§ **Brief**
How do the lines below between the ones holding "[101,138,158,237]" and "[309,281,366,317]", inclusive, read? Give them again exactly, with no other lines.

§ **Given records**
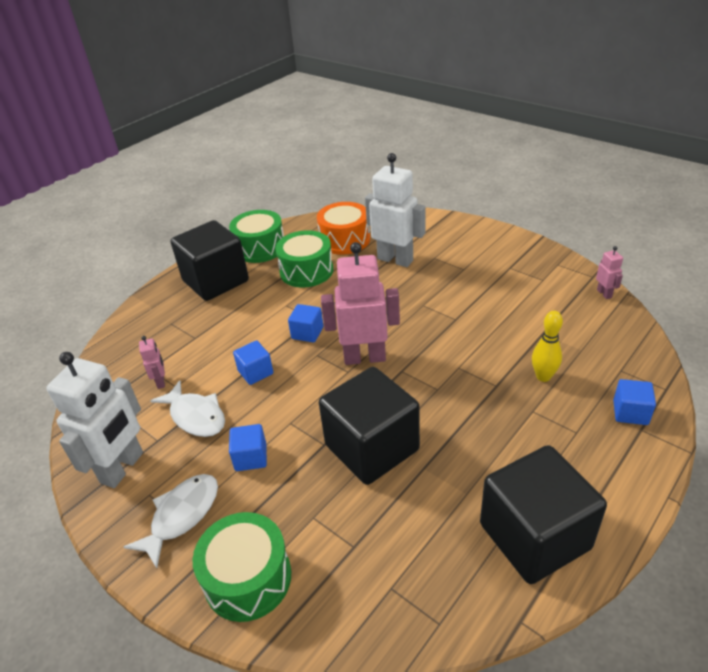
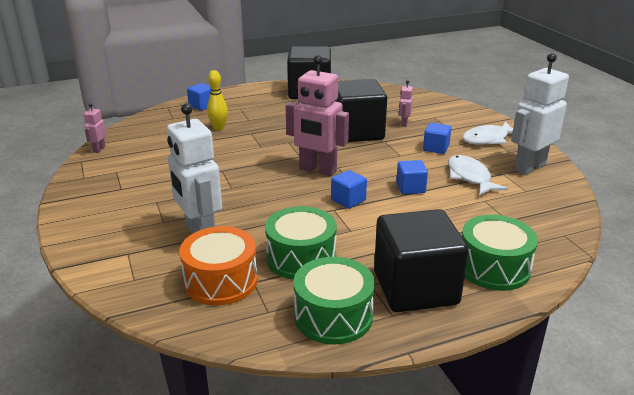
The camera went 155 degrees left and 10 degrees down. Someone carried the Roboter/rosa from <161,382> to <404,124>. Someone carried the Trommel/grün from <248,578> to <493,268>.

==

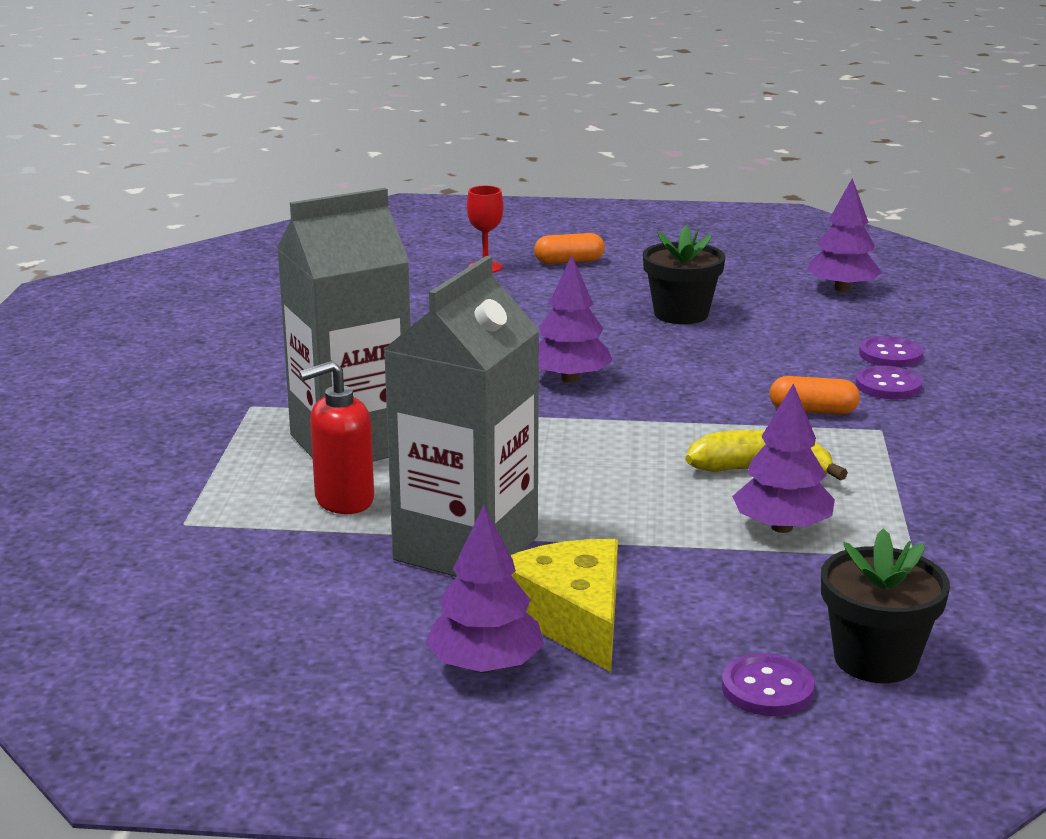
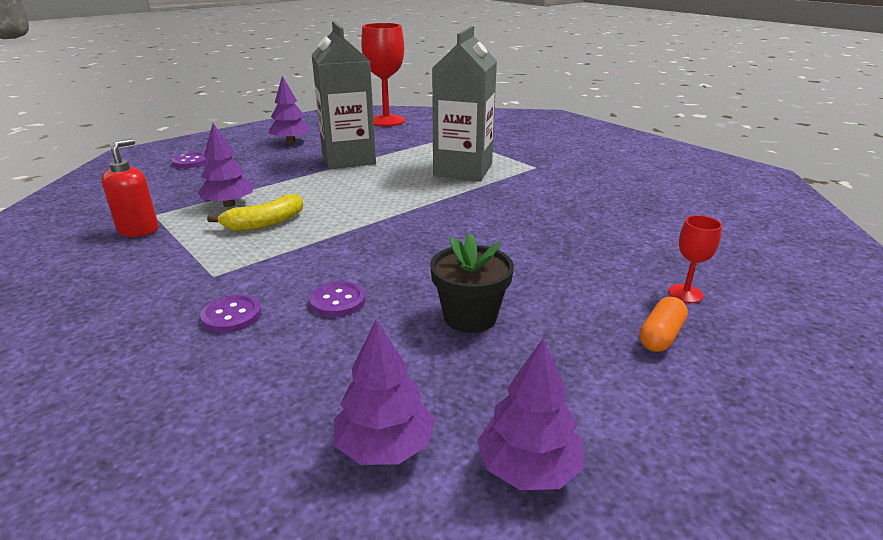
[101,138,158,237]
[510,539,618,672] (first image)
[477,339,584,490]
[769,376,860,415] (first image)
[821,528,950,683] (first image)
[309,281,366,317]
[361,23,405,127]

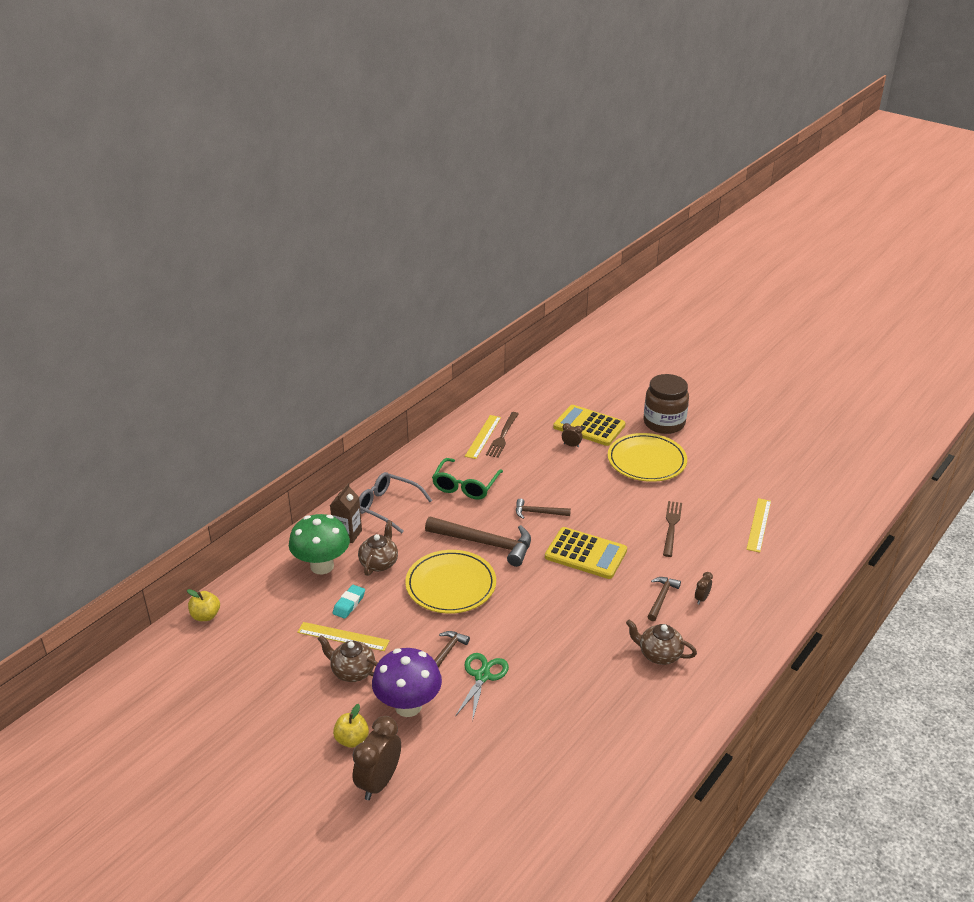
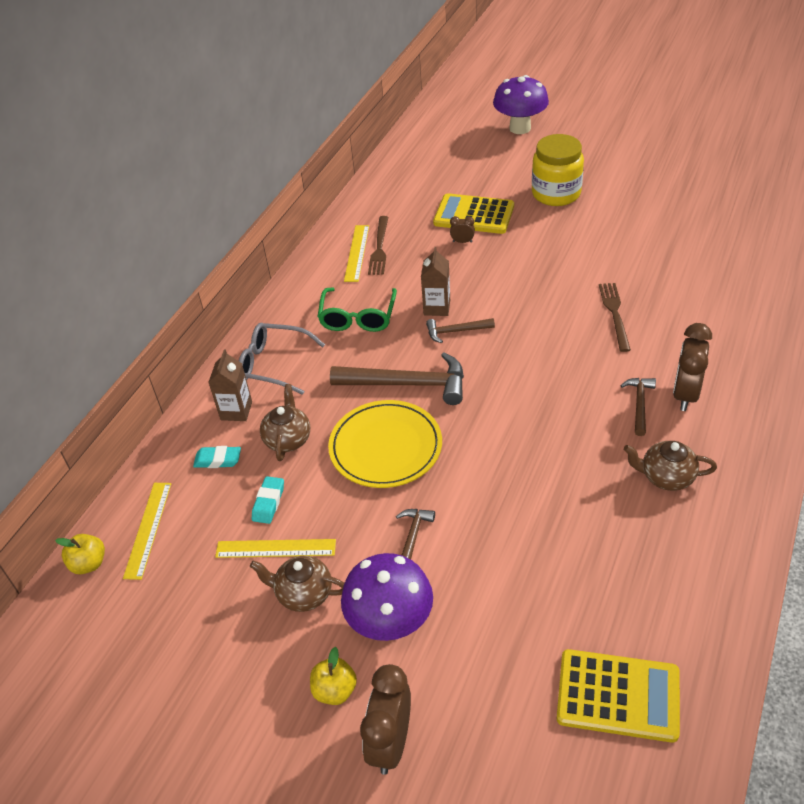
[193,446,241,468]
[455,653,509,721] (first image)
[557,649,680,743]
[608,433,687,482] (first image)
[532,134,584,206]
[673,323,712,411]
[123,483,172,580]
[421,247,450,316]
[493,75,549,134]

§ **Finished task**
[101,138,158,237]
[510,539,618,672] (first image)
[477,339,584,490]
[769,376,860,415] (first image)
[821,528,950,683] (first image)
[309,281,366,317]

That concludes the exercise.